## WORK REQUIRED
From the line containing "C202: none -> 1000uF (plus RESET, minus +3V3)" to the last line of the records below, retype every line exactly and output nothing else.

## DATASET CONTENT
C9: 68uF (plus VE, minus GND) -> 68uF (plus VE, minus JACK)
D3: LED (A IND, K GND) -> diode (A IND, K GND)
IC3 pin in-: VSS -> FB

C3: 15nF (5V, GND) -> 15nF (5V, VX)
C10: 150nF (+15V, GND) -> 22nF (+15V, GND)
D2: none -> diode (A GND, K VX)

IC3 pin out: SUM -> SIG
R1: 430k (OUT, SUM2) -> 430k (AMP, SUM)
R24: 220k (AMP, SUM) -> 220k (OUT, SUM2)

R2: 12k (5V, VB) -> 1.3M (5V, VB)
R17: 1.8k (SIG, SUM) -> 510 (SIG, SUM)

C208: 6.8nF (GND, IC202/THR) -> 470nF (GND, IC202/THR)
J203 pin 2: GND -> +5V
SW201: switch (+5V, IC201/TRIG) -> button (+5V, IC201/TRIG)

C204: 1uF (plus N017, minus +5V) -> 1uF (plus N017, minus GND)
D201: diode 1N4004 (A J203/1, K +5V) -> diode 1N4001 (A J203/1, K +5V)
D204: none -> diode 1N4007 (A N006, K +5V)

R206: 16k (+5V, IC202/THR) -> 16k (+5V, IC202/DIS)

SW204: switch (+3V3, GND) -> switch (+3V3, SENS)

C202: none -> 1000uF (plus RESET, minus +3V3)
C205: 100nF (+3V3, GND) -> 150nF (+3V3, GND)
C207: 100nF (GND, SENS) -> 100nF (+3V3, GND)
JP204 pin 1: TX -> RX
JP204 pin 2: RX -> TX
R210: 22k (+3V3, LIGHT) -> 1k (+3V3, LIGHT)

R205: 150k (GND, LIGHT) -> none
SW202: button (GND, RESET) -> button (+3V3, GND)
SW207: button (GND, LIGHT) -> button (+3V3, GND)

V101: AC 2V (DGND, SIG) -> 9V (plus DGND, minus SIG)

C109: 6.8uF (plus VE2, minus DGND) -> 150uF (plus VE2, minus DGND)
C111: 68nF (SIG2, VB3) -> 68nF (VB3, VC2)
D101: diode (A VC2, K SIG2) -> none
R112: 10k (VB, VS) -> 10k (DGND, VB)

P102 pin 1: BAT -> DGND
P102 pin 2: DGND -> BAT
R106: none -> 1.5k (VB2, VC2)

## SOLUTION
C202: none -> 1000uF (plus RESET, minus +3V3)
C205: 100nF (+3V3, GND) -> 150nF (+3V3, GND)
C207: 100nF (GND, SENS) -> 100nF (+3V3, GND)
JP204 pin 1: TX -> RX
JP204 pin 2: RX -> TX
R210: 22k (+3V3, LIGHT) -> 1k (+3V3, LIGHT)

R205: 150k (GND, LIGHT) -> none
SW202: button (GND, RESET) -> button (+3V3, GND)
SW207: button (GND, LIGHT) -> button (+3V3, GND)

V101: AC 2V (DGND, SIG) -> 9V (plus DGND, minus SIG)

C109: 6.8uF (plus VE2, minus DGND) -> 150uF (plus VE2, minus DGND)
C111: 68nF (SIG2, VB3) -> 68nF (VB3, VC2)
D101: diode (A VC2, K SIG2) -> none
R112: 10k (VB, VS) -> 10k (DGND, VB)

P102 pin 1: BAT -> DGND
P102 pin 2: DGND -> BAT
R106: none -> 1.5k (VB2, VC2)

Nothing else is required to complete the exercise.